*** Opening of Provided data ***

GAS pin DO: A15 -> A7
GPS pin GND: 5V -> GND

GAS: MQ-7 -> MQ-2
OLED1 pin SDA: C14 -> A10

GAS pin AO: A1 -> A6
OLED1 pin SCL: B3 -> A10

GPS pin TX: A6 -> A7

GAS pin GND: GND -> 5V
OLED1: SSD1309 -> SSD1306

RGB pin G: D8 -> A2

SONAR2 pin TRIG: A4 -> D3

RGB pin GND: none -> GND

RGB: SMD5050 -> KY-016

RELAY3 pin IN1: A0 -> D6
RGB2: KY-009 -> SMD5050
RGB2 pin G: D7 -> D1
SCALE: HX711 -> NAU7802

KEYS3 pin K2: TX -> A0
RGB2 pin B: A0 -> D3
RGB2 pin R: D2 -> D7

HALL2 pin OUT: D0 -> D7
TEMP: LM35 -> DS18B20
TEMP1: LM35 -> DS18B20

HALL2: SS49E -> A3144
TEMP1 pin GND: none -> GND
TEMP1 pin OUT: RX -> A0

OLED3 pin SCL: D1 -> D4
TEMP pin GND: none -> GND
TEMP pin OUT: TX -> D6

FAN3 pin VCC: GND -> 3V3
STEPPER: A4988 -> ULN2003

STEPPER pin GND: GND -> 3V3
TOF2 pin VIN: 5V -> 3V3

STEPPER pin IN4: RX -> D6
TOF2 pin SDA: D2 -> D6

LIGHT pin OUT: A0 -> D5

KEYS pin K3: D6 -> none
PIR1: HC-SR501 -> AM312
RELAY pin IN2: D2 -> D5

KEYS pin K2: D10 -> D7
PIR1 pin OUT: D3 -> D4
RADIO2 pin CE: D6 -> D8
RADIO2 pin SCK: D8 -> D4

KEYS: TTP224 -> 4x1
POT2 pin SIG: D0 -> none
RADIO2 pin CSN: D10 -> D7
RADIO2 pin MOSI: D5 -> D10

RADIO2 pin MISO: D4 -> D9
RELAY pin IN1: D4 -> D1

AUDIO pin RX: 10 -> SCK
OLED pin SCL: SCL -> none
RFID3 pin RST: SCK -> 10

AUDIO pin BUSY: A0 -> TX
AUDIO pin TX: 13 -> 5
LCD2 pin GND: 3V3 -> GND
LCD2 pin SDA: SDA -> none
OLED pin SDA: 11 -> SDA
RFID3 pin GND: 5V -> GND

*** Close of Provided data ***

Task.
While keeping every line the same, please copy out all the records.

Exercise result.
GAS pin DO: A15 -> A7
GPS pin GND: 5V -> GND

GAS: MQ-7 -> MQ-2
OLED1 pin SDA: C14 -> A10

GAS pin AO: A1 -> A6
OLED1 pin SCL: B3 -> A10

GPS pin TX: A6 -> A7

GAS pin GND: GND -> 5V
OLED1: SSD1309 -> SSD1306

RGB pin G: D8 -> A2

SONAR2 pin TRIG: A4 -> D3

RGB pin GND: none -> GND

RGB: SMD5050 -> KY-016

RELAY3 pin IN1: A0 -> D6
RGB2: KY-009 -> SMD5050
RGB2 pin G: D7 -> D1
SCALE: HX711 -> NAU7802

KEYS3 pin K2: TX -> A0
RGB2 pin B: A0 -> D3
RGB2 pin R: D2 -> D7

HALL2 pin OUT: D0 -> D7
TEMP: LM35 -> DS18B20
TEMP1: LM35 -> DS18B20

HALL2: SS49E -> A3144
TEMP1 pin GND: none -> GND
TEMP1 pin OUT: RX -> A0

OLED3 pin SCL: D1 -> D4
TEMP pin GND: none -> GND
TEMP pin OUT: TX -> D6

FAN3 pin VCC: GND -> 3V3
STEPPER: A4988 -> ULN2003

STEPPER pin GND: GND -> 3V3
TOF2 pin VIN: 5V -> 3V3

STEPPER pin IN4: RX -> D6
TOF2 pin SDA: D2 -> D6

LIGHT pin OUT: A0 -> D5

KEYS pin K3: D6 -> none
PIR1: HC-SR501 -> AM312
RELAY pin IN2: D2 -> D5

KEYS pin K2: D10 -> D7
PIR1 pin OUT: D3 -> D4
RADIO2 pin CE: D6 -> D8
RADIO2 pin SCK: D8 -> D4

KEYS: TTP224 -> 4x1
POT2 pin SIG: D0 -> none
RADIO2 pin CSN: D10 -> D7
RADIO2 pin MOSI: D5 -> D10

RADIO2 pin MISO: D4 -> D9
RELAY pin IN1: D4 -> D1

AUDIO pin RX: 10 -> SCK
OLED pin SCL: SCL -> none
RFID3 pin RST: SCK -> 10

AUDIO pin BUSY: A0 -> TX
AUDIO pin TX: 13 -> 5
LCD2 pin GND: 3V3 -> GND
LCD2 pin SDA: SDA -> none
OLED pin SDA: 11 -> SDA
RFID3 pin GND: 5V -> GND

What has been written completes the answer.